**What to produce**
An exact copy of all the data is the expected answer.
════
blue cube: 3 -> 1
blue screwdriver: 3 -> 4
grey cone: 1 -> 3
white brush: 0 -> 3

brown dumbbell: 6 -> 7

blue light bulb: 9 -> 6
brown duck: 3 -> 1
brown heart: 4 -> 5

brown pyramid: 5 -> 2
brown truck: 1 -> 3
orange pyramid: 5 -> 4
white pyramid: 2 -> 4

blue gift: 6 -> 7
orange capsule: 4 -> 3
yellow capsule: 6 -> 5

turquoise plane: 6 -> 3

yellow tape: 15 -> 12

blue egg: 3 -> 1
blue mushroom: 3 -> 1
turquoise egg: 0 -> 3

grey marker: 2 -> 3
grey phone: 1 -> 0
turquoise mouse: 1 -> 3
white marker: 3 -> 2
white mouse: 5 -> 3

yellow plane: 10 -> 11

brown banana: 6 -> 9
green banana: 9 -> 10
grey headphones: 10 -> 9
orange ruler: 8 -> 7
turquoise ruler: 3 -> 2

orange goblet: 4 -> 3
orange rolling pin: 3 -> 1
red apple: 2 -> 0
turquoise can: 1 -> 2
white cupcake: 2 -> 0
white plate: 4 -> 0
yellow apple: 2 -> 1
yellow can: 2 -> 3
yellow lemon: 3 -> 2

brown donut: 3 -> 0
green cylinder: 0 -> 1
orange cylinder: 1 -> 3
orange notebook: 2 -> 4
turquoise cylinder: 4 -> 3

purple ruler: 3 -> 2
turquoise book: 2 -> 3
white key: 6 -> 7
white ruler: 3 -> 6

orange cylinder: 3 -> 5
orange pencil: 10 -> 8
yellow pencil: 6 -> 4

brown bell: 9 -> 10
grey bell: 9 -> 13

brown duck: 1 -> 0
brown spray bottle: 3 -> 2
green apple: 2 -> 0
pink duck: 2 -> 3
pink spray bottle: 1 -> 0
════
**Solution to the exercise**
blue cube: 3 -> 1
blue screwdriver: 3 -> 4
grey cone: 1 -> 3
white brush: 0 -> 3

brown dumbbell: 6 -> 7

blue light bulb: 9 -> 6
brown duck: 3 -> 1
brown heart: 4 -> 5

brown pyramid: 5 -> 2
brown truck: 1 -> 3
orange pyramid: 5 -> 4
white pyramid: 2 -> 4

blue gift: 6 -> 7
orange capsule: 4 -> 3
yellow capsule: 6 -> 5

turquoise plane: 6 -> 3

yellow tape: 15 -> 12

blue egg: 3 -> 1
blue mushroom: 3 -> 1
turquoise egg: 0 -> 3

grey marker: 2 -> 3
grey phone: 1 -> 0
turquoise mouse: 1 -> 3
white marker: 3 -> 2
white mouse: 5 -> 3

yellow plane: 10 -> 11

brown banana: 6 -> 9
green banana: 9 -> 10
grey headphones: 10 -> 9
orange ruler: 8 -> 7
turquoise ruler: 3 -> 2

orange goblet: 4 -> 3
orange rolling pin: 3 -> 1
red apple: 2 -> 0
turquoise can: 1 -> 2
white cupcake: 2 -> 0
white plate: 4 -> 0
yellow apple: 2 -> 1
yellow can: 2 -> 3
yellow lemon: 3 -> 2

brown donut: 3 -> 0
green cylinder: 0 -> 1
orange cylinder: 1 -> 3
orange notebook: 2 -> 4
turquoise cylinder: 4 -> 3

purple ruler: 3 -> 2
turquoise book: 2 -> 3
white key: 6 -> 7
white ruler: 3 -> 6

orange cylinder: 3 -> 5
orange pencil: 10 -> 8
yellow pencil: 6 -> 4

brown bell: 9 -> 10
grey bell: 9 -> 13

brown duck: 1 -> 0
brown spray bottle: 3 -> 2
green apple: 2 -> 0
pink duck: 2 -> 3
pink spray bottle: 1 -> 0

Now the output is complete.